START Exercise inputs
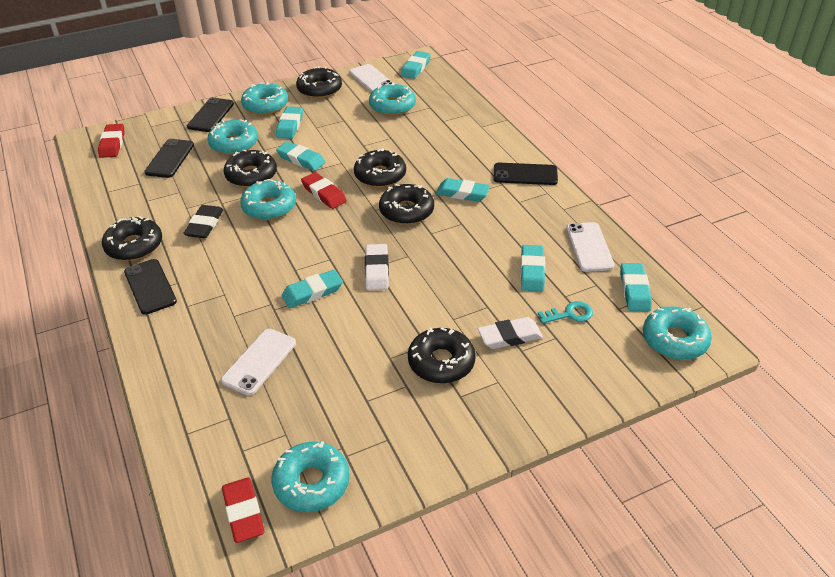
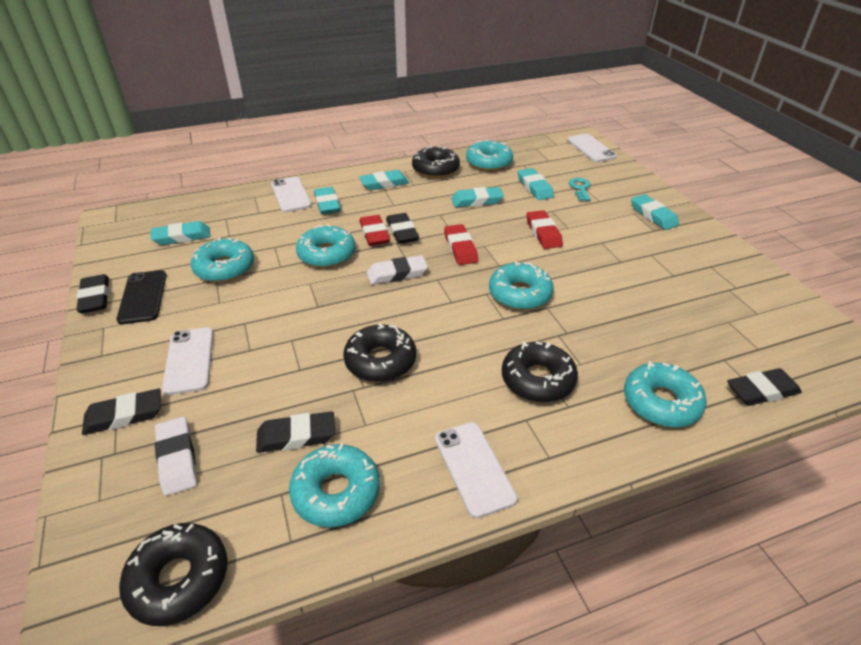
black donut: 6 -> 4
black eraser: 1 -> 5
black phone: 4 -> 1
turquoise eraser: 7 -> 6
white phone: 3 -> 4

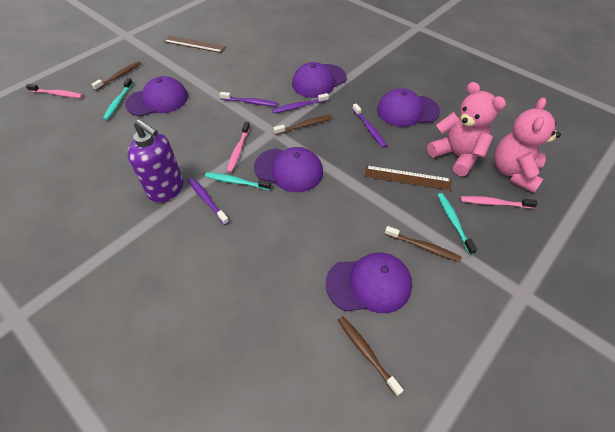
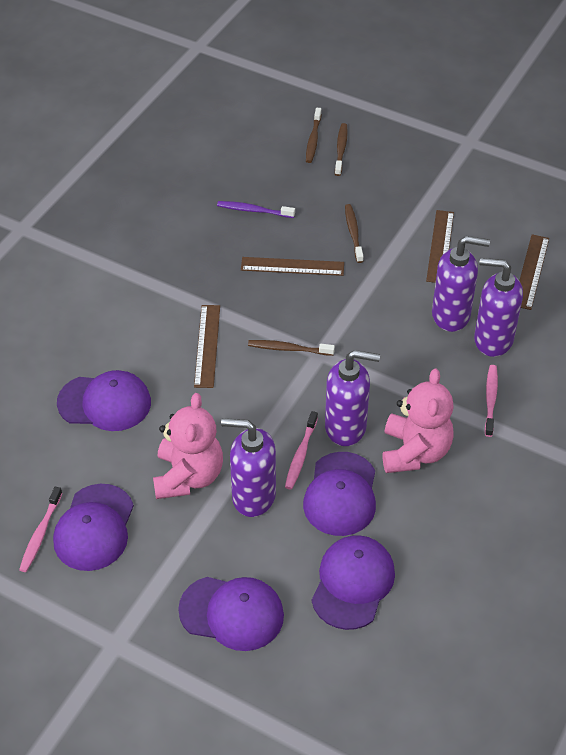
brown ruler: 2 -> 4
purple soap dispenser: 1 -> 4
purple toothbrush: 4 -> 1
turquoise toothbrush: 3 -> 0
END Exercise inputs
## Task statement
Wherever "black" occurs in the records above, copy the line it sits in.

## Task solution
black donut: 6 -> 4
black eraser: 1 -> 5
black phone: 4 -> 1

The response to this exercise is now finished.